++++ MATERIAL SHOWN
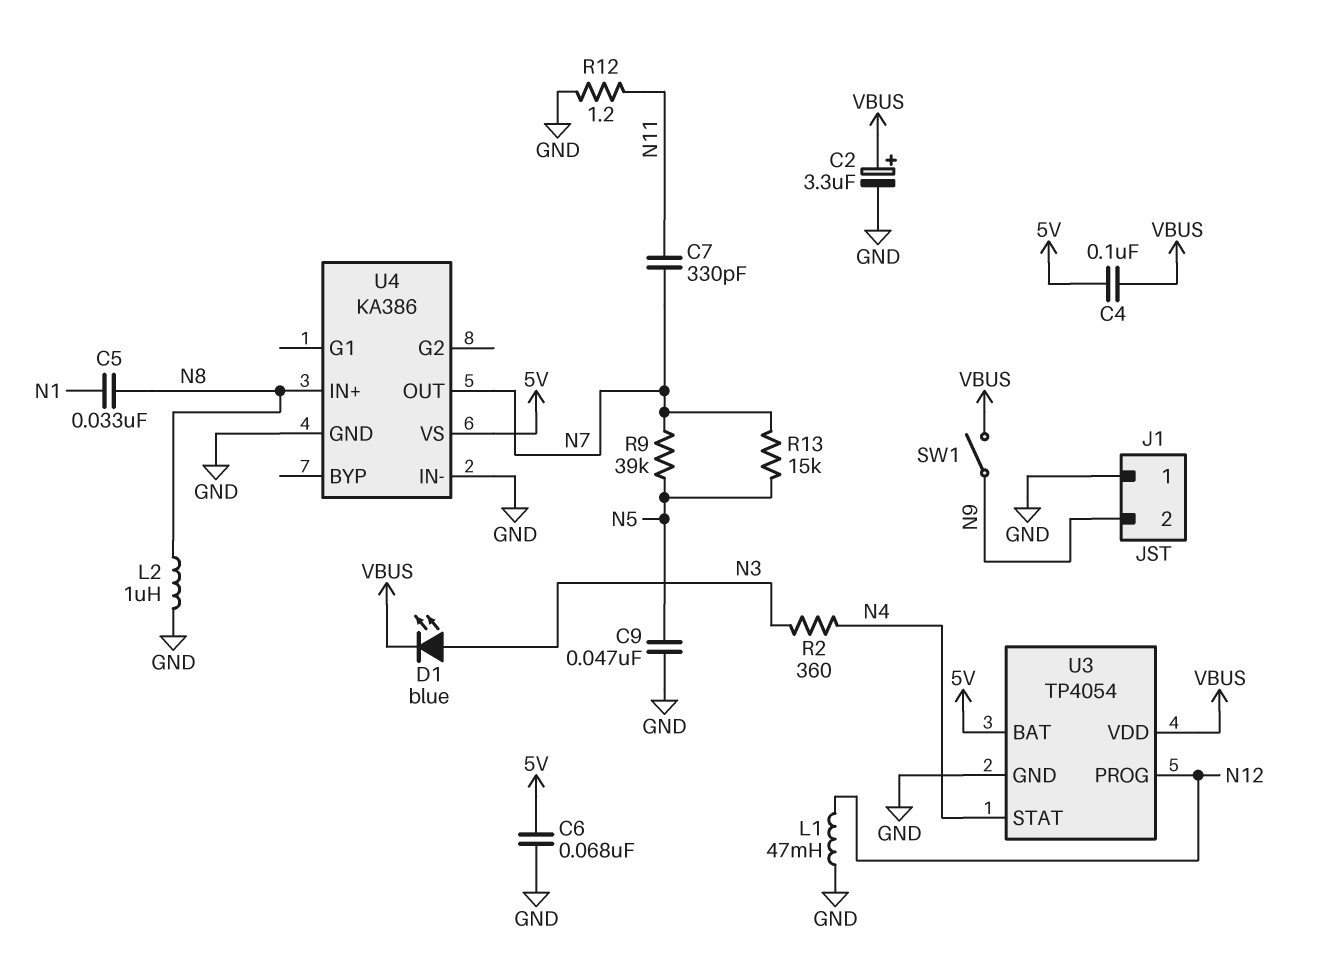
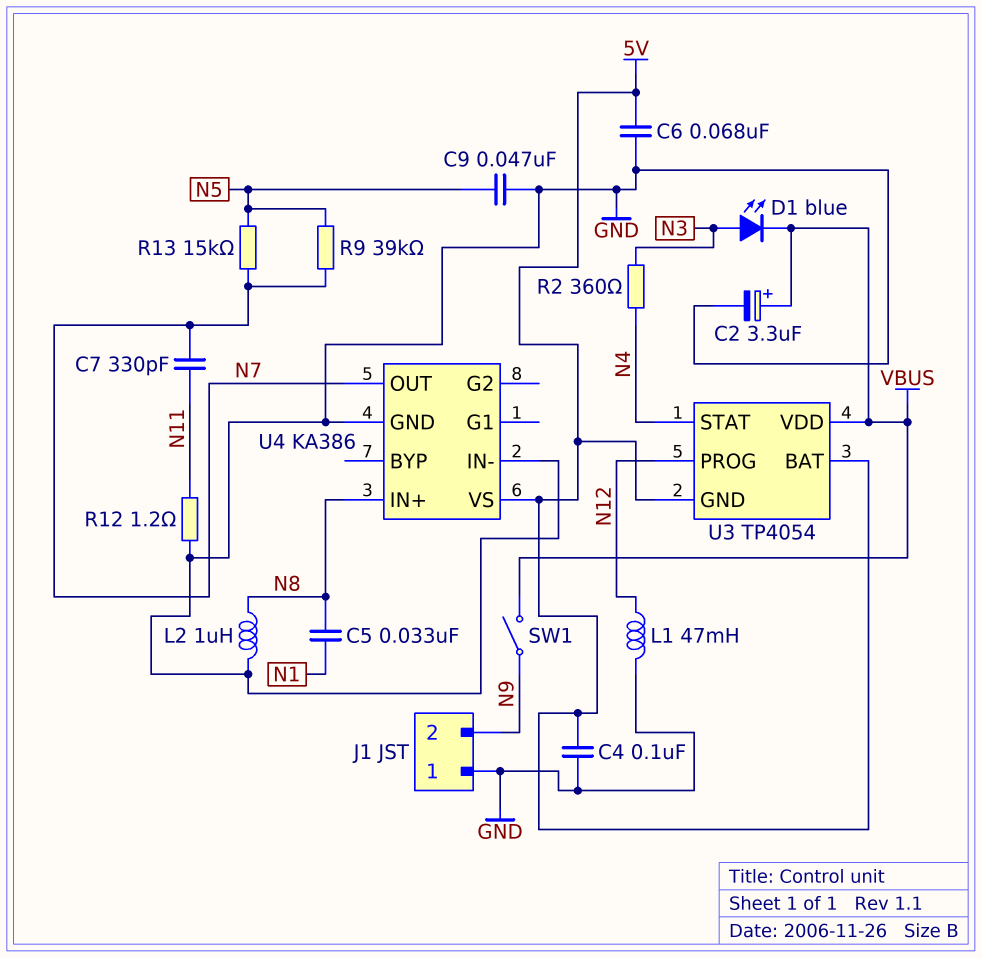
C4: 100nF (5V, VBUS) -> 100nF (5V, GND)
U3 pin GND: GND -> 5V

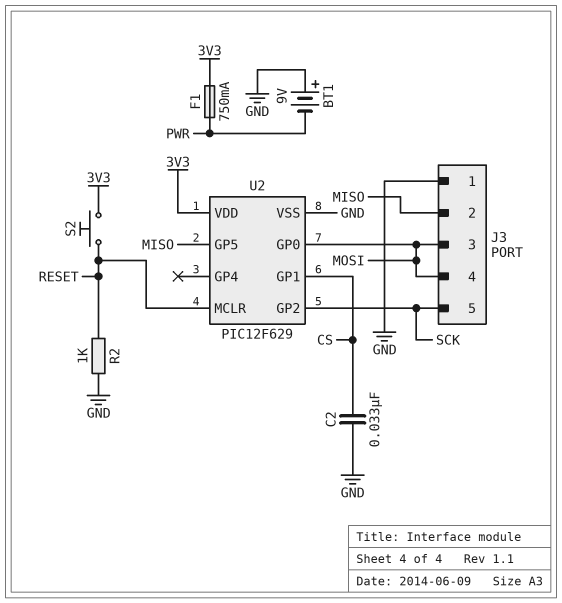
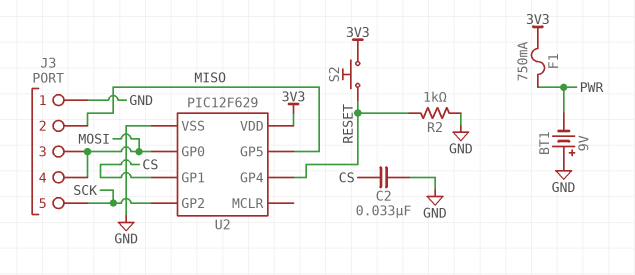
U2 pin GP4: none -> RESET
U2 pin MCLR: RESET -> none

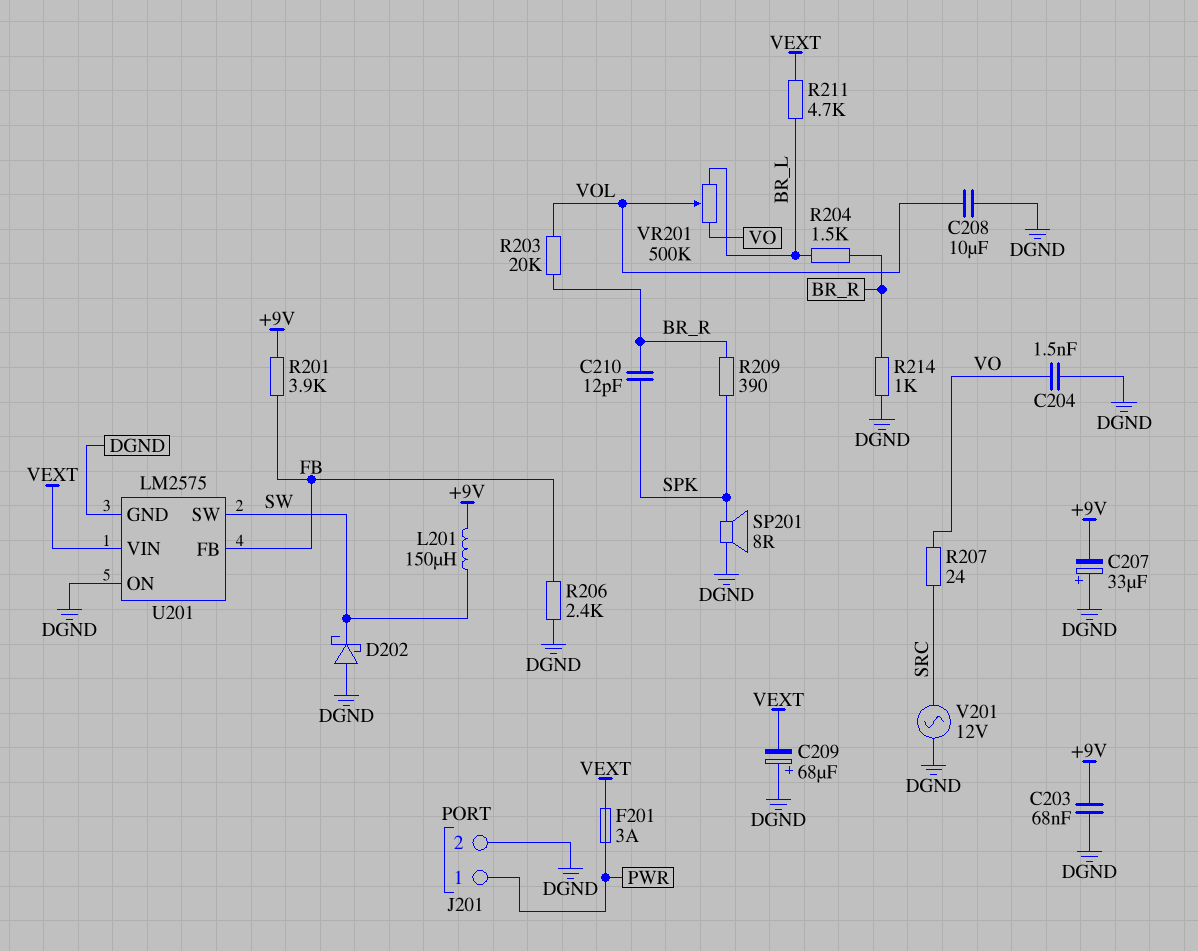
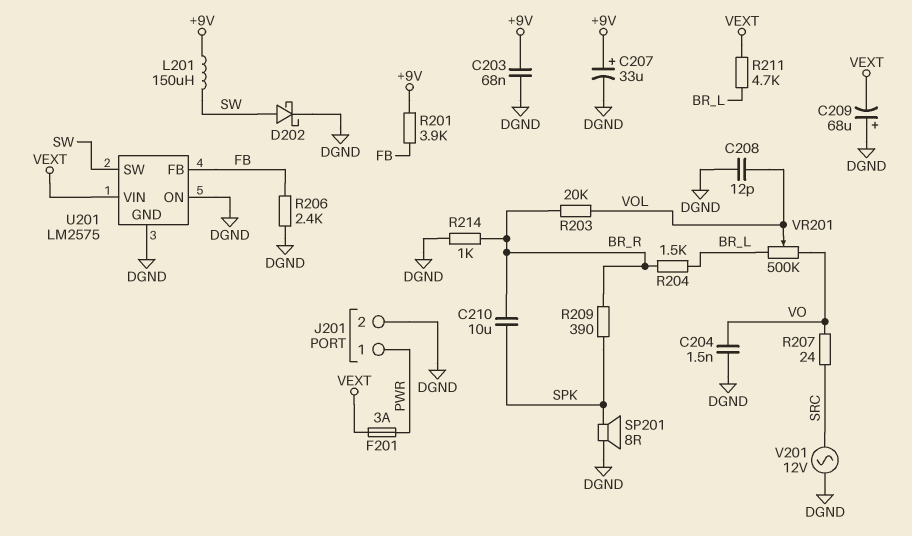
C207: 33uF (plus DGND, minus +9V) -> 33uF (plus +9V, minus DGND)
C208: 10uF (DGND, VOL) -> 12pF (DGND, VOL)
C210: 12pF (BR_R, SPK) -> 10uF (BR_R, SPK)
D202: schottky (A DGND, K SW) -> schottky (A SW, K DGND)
++++++++
Identify each line in the records above containing the word "none"; copy those lines.

# EXERCISE OUTPUT
U2 pin GP4: none -> RESET
U2 pin MCLR: RESET -> none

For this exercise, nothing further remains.